**** DATA FOR THIS TASK

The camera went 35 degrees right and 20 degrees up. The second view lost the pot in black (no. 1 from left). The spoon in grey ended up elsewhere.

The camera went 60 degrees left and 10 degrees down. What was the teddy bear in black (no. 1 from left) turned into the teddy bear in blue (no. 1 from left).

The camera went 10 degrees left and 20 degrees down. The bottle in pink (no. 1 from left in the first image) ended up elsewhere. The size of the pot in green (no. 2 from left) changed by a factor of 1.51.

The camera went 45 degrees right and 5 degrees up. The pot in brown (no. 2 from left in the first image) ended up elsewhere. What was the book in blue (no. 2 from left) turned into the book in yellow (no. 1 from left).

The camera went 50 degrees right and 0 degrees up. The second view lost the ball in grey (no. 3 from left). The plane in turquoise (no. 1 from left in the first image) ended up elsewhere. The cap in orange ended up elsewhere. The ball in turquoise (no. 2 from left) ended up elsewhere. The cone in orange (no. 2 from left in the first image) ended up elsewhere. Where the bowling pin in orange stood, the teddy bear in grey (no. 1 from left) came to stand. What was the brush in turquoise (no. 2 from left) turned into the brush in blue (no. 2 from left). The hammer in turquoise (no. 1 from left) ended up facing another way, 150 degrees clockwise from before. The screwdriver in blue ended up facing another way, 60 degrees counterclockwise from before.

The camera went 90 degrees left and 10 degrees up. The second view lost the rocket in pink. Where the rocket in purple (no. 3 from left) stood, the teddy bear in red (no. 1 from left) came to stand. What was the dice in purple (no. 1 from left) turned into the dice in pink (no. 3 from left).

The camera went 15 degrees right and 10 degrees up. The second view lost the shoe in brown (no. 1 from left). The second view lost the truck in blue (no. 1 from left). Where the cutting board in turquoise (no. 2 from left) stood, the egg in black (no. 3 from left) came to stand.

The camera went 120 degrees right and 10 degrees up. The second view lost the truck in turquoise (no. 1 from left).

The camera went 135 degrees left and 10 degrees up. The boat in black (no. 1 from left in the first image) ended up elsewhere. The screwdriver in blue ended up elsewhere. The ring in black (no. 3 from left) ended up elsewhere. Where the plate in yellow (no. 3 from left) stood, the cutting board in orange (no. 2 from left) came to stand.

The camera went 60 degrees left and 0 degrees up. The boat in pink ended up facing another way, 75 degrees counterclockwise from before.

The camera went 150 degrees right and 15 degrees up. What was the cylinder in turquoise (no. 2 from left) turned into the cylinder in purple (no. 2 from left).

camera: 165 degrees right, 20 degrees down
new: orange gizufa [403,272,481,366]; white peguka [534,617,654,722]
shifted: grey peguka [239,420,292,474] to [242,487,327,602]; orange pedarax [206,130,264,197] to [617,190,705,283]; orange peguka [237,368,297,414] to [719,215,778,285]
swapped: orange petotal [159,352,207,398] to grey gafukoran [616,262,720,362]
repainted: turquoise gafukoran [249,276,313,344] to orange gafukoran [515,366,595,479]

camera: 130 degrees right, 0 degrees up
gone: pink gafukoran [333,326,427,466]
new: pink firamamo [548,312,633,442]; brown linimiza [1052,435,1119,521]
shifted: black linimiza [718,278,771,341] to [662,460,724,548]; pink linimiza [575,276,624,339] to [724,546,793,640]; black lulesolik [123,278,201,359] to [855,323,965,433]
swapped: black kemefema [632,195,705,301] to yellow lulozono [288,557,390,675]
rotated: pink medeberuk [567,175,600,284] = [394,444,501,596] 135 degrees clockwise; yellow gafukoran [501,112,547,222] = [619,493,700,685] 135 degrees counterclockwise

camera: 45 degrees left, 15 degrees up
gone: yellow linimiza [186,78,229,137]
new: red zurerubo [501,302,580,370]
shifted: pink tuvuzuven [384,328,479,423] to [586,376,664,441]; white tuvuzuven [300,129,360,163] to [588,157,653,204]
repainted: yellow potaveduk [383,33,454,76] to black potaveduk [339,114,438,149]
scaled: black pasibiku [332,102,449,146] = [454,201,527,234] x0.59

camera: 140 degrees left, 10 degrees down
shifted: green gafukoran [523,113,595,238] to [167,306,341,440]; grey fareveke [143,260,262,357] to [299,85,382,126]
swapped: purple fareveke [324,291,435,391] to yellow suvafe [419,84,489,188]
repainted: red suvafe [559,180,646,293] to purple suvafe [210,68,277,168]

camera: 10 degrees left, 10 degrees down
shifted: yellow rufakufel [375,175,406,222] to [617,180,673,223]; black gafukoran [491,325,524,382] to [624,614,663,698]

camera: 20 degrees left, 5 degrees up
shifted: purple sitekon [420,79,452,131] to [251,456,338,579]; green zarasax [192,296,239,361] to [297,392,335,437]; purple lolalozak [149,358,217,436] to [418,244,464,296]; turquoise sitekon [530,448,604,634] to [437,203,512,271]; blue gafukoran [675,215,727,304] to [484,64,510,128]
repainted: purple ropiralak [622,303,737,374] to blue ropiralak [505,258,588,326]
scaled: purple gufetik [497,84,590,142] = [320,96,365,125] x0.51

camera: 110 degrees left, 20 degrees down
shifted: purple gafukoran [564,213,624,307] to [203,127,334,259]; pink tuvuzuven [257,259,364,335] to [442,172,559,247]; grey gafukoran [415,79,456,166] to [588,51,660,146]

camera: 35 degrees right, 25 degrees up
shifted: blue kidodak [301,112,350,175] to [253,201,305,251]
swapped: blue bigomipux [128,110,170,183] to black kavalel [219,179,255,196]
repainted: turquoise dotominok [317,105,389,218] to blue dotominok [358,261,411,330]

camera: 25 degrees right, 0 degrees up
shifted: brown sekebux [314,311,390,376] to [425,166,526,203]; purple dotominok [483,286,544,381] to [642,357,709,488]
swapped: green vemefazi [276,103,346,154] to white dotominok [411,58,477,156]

********

# HOW TO COMPLETE THIS TASK
Each line of the data must be retyped exactly as written.

# ANSWER BOX
The camera went 35 degrees right and 20 degrees up. The second view lost the pot in black (no. 1 from left). The spoon in grey ended up elsewhere.

The camera went 60 degrees left and 10 degrees down. What was the teddy bear in black (no. 1 from left) turned into the teddy bear in blue (no. 1 from left).

The camera went 10 degrees left and 20 degrees down. The bottle in pink (no. 1 from left in the first image) ended up elsewhere. The size of the pot in green (no. 2 from left) changed by a factor of 1.51.

The camera went 45 degrees right and 5 degrees up. The pot in brown (no. 2 from left in the first image) ended up elsewhere. What was the book in blue (no. 2 from left) turned into the book in yellow (no. 1 from left).

The camera went 50 degrees right and 0 degrees up. The second view lost the ball in grey (no. 3 from left). The plane in turquoise (no. 1 from left in the first image) ended up elsewhere. The cap in orange ended up elsewhere. The ball in turquoise (no. 2 from left) ended up elsewhere. The cone in orange (no. 2 from left in the first image) ended up elsewhere. Where the bowling pin in orange stood, the teddy bear in grey (no. 1 from left) came to stand. What was the brush in turquoise (no. 2 from left) turned into the brush in blue (no. 2 from left). The hammer in turquoise (no. 1 from left) ended up facing another way, 150 degrees clockwise from before. The screwdriver in blue ended up facing another way, 60 degrees counterclockwise from before.

The camera went 90 degrees left and 10 degrees up. The second view lost the rocket in pink. Where the rocket in purple (no. 3 from left) stood, the teddy bear in red (no. 1 from left) came to stand. What was the dice in purple (no. 1 from left) turned into the dice in pink (no. 3 from left).

The camera went 15 degrees right and 10 degrees up. The second view lost the shoe in brown (no. 1 from left). The second view lost the truck in blue (no. 1 from left). Where the cutting board in turquoise (no. 2 from left) stood, the egg in black (no. 3 from left) came to stand.

The camera went 120 degrees right and 10 degrees up. The second view lost the truck in turquoise (no. 1 from left).

The camera went 135 degrees left and 10 degrees up. The boat in black (no. 1 from left in the first image) ended up elsewhere. The screwdriver in blue ended up elsewhere. The ring in black (no. 3 from left) ended up elsewhere. Where the plate in yellow (no. 3 from left) stood, the cutting board in orange (no. 2 from left) came to stand.

The camera went 60 degrees left and 0 degrees up. The boat in pink ended up facing another way, 75 degrees counterclockwise from before.

The camera went 150 degrees right and 15 degrees up. What was the cylinder in turquoise (no. 2 from left) turned into the cylinder in purple (no. 2 from left).

camera: 165 degrees right, 20 degrees down
new: orange gizufa [403,272,481,366]; white peguka [534,617,654,722]
shifted: grey peguka [239,420,292,474] to [242,487,327,602]; orange pedarax [206,130,264,197] to [617,190,705,283]; orange peguka [237,368,297,414] to [719,215,778,285]
swapped: orange petotal [159,352,207,398] to grey gafukoran [616,262,720,362]
repainted: turquoise gafukoran [249,276,313,344] to orange gafukoran [515,366,595,479]

camera: 130 degrees right, 0 degrees up
gone: pink gafukoran [333,326,427,466]
new: pink firamamo [548,312,633,442]; brown linimiza [1052,435,1119,521]
shifted: black linimiza [718,278,771,341] to [662,460,724,548]; pink linimiza [575,276,624,339] to [724,546,793,640]; black lulesolik [123,278,201,359] to [855,323,965,433]
swapped: black kemefema [632,195,705,301] to yellow lulozono [288,557,390,675]
rotated: pink medeberuk [567,175,600,284] = [394,444,501,596] 135 degrees clockwise; yellow gafukoran [501,112,547,222] = [619,493,700,685] 135 degrees counterclockwise

camera: 45 degrees left, 15 degrees up
gone: yellow linimiza [186,78,229,137]
new: red zurerubo [501,302,580,370]
shifted: pink tuvuzuven [384,328,479,423] to [586,376,664,441]; white tuvuzuven [300,129,360,163] to [588,157,653,204]
repainted: yellow potaveduk [383,33,454,76] to black potaveduk [339,114,438,149]
scaled: black pasibiku [332,102,449,146] = [454,201,527,234] x0.59

camera: 140 degrees left, 10 degrees down
shifted: green gafukoran [523,113,595,238] to [167,306,341,440]; grey fareveke [143,260,262,357] to [299,85,382,126]
swapped: purple fareveke [324,291,435,391] to yellow suvafe [419,84,489,188]
repainted: red suvafe [559,180,646,293] to purple suvafe [210,68,277,168]

camera: 10 degrees left, 10 degrees down
shifted: yellow rufakufel [375,175,406,222] to [617,180,673,223]; black gafukoran [491,325,524,382] to [624,614,663,698]

camera: 20 degrees left, 5 degrees up
shifted: purple sitekon [420,79,452,131] to [251,456,338,579]; green zarasax [192,296,239,361] to [297,392,335,437]; purple lolalozak [149,358,217,436] to [418,244,464,296]; turquoise sitekon [530,448,604,634] to [437,203,512,271]; blue gafukoran [675,215,727,304] to [484,64,510,128]
repainted: purple ropiralak [622,303,737,374] to blue ropiralak [505,258,588,326]
scaled: purple gufetik [497,84,590,142] = [320,96,365,125] x0.51

camera: 110 degrees left, 20 degrees down
shifted: purple gafukoran [564,213,624,307] to [203,127,334,259]; pink tuvuzuven [257,259,364,335] to [442,172,559,247]; grey gafukoran [415,79,456,166] to [588,51,660,146]

camera: 35 degrees right, 25 degrees up
shifted: blue kidodak [301,112,350,175] to [253,201,305,251]
swapped: blue bigomipux [128,110,170,183] to black kavalel [219,179,255,196]
repainted: turquoise dotominok [317,105,389,218] to blue dotominok [358,261,411,330]

camera: 25 degrees right, 0 degrees up
shifted: brown sekebux [314,311,390,376] to [425,166,526,203]; purple dotominok [483,286,544,381] to [642,357,709,488]
swapped: green vemefazi [276,103,346,154] to white dotominok [411,58,477,156]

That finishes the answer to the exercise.